-- GIVEN INFORMATION --
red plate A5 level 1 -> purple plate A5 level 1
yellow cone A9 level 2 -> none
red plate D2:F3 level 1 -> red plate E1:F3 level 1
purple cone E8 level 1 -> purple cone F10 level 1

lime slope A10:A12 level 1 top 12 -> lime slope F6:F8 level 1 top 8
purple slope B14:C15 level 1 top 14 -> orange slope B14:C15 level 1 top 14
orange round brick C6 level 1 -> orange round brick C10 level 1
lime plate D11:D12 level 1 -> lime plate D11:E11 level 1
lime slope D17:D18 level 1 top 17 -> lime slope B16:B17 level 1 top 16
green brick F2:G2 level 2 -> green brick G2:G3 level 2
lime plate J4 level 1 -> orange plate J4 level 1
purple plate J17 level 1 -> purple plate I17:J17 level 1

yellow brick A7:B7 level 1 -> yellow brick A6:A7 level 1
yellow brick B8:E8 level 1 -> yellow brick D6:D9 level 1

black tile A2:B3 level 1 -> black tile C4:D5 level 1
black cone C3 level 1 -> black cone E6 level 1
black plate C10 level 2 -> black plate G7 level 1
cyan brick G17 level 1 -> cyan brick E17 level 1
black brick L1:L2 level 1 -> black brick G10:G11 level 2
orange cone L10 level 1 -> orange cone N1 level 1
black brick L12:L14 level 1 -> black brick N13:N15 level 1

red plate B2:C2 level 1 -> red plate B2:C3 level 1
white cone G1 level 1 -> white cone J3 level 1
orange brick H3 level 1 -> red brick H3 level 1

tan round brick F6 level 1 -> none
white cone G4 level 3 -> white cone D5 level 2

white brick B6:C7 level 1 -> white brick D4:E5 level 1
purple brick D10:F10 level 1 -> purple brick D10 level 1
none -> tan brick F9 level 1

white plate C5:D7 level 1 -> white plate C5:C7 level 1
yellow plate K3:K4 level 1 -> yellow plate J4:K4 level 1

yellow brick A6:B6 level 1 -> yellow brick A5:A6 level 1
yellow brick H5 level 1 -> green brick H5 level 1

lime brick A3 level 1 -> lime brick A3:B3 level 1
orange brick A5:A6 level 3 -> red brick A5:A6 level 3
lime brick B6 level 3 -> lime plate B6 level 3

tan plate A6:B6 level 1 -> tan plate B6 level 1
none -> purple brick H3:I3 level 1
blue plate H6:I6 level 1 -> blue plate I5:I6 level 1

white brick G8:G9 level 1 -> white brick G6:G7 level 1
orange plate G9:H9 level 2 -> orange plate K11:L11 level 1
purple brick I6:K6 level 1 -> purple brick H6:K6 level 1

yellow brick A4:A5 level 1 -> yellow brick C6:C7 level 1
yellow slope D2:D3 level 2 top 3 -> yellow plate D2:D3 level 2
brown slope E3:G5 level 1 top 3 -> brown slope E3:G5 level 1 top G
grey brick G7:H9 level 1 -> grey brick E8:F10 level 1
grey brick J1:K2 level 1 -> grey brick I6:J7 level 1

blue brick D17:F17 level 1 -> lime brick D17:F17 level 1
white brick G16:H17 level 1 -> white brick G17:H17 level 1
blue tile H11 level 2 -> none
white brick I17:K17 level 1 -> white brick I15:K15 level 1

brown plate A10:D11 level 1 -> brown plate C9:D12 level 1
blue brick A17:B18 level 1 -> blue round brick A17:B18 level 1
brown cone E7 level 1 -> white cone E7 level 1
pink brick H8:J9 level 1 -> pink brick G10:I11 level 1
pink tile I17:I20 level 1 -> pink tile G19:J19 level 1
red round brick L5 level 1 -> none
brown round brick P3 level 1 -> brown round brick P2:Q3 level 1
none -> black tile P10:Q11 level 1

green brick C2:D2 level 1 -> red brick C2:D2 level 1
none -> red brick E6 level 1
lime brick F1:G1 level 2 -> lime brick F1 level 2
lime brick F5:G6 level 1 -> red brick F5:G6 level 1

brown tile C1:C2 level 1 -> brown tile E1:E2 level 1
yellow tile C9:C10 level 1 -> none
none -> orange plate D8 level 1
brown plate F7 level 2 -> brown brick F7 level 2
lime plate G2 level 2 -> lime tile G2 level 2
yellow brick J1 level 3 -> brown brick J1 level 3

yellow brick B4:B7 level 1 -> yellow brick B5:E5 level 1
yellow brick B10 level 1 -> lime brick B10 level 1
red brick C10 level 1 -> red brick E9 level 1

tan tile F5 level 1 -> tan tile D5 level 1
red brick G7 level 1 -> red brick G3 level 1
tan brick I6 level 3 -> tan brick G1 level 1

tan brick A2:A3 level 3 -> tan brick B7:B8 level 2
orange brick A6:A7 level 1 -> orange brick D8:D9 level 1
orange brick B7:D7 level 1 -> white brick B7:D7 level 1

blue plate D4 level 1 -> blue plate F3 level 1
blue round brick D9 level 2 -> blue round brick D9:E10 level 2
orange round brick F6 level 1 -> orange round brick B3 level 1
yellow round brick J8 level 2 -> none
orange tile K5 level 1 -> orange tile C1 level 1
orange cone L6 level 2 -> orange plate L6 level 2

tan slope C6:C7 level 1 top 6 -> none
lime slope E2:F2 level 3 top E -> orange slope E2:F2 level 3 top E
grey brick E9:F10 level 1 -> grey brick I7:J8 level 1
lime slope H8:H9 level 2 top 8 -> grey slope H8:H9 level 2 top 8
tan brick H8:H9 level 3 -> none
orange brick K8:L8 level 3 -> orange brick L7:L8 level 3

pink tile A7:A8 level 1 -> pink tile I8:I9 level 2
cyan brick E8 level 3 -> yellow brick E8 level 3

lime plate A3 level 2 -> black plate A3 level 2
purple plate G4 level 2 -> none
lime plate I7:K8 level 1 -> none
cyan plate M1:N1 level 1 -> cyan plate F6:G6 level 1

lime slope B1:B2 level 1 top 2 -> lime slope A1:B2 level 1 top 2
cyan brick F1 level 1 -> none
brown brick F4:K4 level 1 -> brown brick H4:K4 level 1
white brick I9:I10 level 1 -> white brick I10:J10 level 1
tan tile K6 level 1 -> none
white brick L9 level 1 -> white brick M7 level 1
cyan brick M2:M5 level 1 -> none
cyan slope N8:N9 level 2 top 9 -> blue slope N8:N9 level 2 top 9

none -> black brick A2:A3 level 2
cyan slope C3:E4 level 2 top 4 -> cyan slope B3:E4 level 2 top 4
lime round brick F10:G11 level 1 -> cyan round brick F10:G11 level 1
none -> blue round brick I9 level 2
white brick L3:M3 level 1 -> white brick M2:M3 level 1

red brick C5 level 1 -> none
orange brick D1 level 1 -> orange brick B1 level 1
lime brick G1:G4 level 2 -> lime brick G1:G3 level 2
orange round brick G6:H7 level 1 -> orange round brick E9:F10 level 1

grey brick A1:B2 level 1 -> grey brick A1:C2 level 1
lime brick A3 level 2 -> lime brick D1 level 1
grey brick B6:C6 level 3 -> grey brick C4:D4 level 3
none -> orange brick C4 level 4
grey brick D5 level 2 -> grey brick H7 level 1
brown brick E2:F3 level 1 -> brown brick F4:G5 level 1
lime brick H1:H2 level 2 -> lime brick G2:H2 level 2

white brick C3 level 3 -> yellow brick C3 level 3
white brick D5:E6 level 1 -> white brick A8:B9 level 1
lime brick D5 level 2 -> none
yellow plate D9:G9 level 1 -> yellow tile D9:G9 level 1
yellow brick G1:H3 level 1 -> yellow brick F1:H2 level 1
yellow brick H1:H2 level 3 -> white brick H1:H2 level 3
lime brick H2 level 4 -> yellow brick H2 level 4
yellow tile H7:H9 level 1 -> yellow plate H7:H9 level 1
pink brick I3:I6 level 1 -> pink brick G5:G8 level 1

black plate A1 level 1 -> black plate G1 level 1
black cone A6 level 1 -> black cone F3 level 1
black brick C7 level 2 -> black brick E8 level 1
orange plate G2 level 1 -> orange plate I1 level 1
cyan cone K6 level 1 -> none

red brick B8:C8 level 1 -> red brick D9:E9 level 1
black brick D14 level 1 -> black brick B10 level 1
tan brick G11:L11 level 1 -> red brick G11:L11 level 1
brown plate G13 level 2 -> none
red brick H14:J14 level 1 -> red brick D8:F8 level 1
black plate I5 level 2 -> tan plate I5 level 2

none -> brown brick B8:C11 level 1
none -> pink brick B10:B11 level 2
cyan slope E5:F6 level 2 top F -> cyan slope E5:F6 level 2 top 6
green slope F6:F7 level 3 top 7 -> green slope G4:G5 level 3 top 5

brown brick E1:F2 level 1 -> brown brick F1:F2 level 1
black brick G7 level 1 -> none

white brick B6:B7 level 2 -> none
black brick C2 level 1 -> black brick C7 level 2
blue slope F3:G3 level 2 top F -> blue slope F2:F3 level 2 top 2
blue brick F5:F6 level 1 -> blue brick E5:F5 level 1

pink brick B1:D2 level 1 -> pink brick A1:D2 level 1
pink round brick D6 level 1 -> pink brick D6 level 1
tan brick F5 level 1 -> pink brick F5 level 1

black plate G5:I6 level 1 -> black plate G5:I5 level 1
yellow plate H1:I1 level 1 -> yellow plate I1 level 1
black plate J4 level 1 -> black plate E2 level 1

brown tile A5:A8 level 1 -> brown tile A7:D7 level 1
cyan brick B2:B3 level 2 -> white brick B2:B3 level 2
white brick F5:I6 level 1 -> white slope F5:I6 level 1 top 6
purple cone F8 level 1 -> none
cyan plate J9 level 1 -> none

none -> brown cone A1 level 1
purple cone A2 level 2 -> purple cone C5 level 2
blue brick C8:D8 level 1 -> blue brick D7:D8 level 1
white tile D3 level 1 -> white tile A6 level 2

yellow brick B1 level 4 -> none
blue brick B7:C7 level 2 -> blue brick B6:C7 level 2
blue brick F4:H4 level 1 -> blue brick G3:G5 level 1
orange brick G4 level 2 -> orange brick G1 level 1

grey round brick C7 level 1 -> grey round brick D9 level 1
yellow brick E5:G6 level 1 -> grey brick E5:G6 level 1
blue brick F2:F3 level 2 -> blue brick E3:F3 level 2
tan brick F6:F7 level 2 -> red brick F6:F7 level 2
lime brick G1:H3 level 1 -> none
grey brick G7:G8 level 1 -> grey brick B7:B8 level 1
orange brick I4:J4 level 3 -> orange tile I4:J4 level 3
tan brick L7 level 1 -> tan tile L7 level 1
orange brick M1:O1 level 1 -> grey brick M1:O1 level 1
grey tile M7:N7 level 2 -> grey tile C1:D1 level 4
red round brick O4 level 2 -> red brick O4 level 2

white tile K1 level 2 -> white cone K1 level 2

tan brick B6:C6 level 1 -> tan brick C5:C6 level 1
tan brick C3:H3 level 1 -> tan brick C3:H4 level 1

-- ABOUT THIS TASK --
Produce only the lines from the line containing "tan tile K6 level 1 -> none" through the line containing "lime brick D5 level 2 -> none", inclusive of both, exactly as they stand in the entries above.

-- TASK ANSWER --
tan tile K6 level 1 -> none
white brick L9 level 1 -> white brick M7 level 1
cyan brick M2:M5 level 1 -> none
cyan slope N8:N9 level 2 top 9 -> blue slope N8:N9 level 2 top 9

none -> black brick A2:A3 level 2
cyan slope C3:E4 level 2 top 4 -> cyan slope B3:E4 level 2 top 4
lime round brick F10:G11 level 1 -> cyan round brick F10:G11 level 1
none -> blue round brick I9 level 2
white brick L3:M3 level 1 -> white brick M2:M3 level 1

red brick C5 level 1 -> none
orange brick D1 level 1 -> orange brick B1 level 1
lime brick G1:G4 level 2 -> lime brick G1:G3 level 2
orange round brick G6:H7 level 1 -> orange round brick E9:F10 level 1

grey brick A1:B2 level 1 -> grey brick A1:C2 level 1
lime brick A3 level 2 -> lime brick D1 level 1
grey brick B6:C6 level 3 -> grey brick C4:D4 level 3
none -> orange brick C4 level 4
grey brick D5 level 2 -> grey brick H7 level 1
brown brick E2:F3 level 1 -> brown brick F4:G5 level 1
lime brick H1:H2 level 2 -> lime brick G2:H2 level 2

white brick C3 level 3 -> yellow brick C3 level 3
white brick D5:E6 level 1 -> white brick A8:B9 level 1
lime brick D5 level 2 -> none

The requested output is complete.